• [Aim of the exercise]:
Restate word for word the lines of the records below, starting at the line that contains "R7: 82k (+12V, W5) -> 82k (W5, W19)" and ending at the line that contains "D3: diode 1N4001", with both of those lines included and nothing else.

** Material supplied follows **

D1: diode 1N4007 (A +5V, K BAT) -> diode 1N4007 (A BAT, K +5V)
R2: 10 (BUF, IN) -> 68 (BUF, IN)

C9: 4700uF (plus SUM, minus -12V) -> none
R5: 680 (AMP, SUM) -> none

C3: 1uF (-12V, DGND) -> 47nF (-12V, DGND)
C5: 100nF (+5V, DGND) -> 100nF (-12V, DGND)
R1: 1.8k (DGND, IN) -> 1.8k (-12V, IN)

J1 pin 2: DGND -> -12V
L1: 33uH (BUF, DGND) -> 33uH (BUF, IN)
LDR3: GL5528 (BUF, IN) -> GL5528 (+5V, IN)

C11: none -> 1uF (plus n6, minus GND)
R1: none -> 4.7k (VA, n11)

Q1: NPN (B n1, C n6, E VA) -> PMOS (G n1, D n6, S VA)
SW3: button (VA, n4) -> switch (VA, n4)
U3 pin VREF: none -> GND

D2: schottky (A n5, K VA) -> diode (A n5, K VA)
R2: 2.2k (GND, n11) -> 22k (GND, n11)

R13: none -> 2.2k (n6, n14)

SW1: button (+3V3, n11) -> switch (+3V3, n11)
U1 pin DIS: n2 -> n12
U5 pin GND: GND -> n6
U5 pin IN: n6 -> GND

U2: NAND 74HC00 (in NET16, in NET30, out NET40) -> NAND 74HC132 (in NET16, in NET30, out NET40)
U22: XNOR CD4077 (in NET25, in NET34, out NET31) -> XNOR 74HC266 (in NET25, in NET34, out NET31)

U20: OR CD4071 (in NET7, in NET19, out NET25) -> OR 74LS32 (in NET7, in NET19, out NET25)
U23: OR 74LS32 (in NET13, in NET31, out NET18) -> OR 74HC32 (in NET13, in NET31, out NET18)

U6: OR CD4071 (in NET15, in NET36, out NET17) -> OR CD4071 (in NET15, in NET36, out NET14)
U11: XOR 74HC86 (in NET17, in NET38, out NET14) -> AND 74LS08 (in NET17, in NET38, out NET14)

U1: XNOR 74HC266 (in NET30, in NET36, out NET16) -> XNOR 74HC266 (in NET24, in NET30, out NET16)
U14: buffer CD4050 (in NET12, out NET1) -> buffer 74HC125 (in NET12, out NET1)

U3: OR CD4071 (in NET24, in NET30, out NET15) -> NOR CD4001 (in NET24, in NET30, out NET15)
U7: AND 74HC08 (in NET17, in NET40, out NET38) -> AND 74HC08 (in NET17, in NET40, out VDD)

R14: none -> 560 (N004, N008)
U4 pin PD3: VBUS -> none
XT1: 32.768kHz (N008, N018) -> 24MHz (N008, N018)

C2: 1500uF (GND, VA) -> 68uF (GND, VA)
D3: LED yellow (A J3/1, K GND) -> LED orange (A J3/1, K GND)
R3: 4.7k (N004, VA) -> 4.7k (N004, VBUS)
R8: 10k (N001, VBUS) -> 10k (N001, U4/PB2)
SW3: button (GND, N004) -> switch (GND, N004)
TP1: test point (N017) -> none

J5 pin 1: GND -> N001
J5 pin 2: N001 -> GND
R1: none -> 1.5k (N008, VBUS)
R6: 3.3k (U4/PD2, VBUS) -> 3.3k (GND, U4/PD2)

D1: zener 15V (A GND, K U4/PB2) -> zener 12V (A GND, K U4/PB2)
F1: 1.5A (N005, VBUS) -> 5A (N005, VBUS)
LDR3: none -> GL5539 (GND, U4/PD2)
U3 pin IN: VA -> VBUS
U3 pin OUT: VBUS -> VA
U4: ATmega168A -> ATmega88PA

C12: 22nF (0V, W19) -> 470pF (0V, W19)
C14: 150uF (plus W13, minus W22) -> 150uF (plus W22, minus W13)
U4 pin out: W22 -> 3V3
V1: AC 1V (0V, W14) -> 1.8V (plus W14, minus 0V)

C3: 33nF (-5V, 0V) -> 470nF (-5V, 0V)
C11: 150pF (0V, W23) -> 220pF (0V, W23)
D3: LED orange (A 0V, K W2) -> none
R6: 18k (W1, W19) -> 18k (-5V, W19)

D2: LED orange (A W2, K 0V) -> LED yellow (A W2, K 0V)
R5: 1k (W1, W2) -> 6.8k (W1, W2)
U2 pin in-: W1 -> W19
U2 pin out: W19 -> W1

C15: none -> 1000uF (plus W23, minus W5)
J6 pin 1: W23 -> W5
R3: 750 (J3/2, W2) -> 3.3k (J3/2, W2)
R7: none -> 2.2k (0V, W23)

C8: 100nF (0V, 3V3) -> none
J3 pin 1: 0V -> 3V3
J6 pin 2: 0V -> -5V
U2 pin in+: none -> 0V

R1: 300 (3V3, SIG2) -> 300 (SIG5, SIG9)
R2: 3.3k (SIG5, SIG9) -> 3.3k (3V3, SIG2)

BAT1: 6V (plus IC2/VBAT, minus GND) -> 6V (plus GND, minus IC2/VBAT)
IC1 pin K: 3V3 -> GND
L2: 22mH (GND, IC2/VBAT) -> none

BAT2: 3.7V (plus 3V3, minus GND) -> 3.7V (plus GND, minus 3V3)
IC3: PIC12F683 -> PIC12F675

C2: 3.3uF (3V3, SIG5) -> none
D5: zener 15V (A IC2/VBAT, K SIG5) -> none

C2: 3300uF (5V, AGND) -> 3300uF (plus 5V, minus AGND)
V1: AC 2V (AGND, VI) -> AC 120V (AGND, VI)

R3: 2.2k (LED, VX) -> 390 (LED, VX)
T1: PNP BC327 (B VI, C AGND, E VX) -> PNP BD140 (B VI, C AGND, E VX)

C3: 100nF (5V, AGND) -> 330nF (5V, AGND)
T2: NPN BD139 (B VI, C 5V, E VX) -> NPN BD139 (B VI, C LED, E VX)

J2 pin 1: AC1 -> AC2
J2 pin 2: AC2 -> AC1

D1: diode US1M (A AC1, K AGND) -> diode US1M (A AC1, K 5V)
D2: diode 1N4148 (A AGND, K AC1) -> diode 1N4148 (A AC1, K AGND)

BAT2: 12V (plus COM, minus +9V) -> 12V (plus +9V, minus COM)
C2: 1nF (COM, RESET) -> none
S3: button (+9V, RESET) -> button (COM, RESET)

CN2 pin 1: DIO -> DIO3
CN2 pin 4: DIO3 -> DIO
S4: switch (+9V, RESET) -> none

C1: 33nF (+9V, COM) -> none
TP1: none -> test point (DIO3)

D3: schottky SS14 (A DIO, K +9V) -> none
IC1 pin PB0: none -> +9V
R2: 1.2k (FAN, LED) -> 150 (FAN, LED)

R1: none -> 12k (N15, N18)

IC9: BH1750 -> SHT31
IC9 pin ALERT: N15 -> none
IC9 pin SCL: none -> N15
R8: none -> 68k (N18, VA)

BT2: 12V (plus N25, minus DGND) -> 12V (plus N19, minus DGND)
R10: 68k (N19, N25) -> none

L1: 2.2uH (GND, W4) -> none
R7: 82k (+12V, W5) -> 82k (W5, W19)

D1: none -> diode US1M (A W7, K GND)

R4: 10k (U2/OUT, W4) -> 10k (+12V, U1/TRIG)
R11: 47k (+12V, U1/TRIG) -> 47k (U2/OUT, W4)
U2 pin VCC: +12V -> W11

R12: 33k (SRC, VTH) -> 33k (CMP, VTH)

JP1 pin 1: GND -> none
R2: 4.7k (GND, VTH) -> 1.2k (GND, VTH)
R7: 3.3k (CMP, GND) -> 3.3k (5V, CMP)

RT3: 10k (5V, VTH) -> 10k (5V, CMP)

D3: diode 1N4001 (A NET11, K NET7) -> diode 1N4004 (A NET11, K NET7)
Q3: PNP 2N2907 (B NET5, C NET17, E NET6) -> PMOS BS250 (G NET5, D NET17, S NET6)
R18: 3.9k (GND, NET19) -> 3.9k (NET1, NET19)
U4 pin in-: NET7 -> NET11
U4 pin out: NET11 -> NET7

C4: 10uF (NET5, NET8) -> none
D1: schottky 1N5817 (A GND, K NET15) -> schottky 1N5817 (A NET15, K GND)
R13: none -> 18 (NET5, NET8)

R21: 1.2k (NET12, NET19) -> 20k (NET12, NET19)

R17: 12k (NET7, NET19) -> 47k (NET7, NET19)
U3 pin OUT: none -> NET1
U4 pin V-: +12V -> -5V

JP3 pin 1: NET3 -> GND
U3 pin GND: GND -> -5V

** End of Material supplied **

• [Reply to the exercise]:
R7: 82k (+12V, W5) -> 82k (W5, W19)

D1: none -> diode US1M (A W7, K GND)

R4: 10k (U2/OUT, W4) -> 10k (+12V, U1/TRIG)
R11: 47k (+12V, U1/TRIG) -> 47k (U2/OUT, W4)
U2 pin VCC: +12V -> W11

R12: 33k (SRC, VTH) -> 33k (CMP, VTH)

JP1 pin 1: GND -> none
R2: 4.7k (GND, VTH) -> 1.2k (GND, VTH)
R7: 3.3k (CMP, GND) -> 3.3k (5V, CMP)

RT3: 10k (5V, VTH) -> 10k (5V, CMP)

D3: diode 1N4001 (A NET11, K NET7) -> diode 1N4004 (A NET11, K NET7)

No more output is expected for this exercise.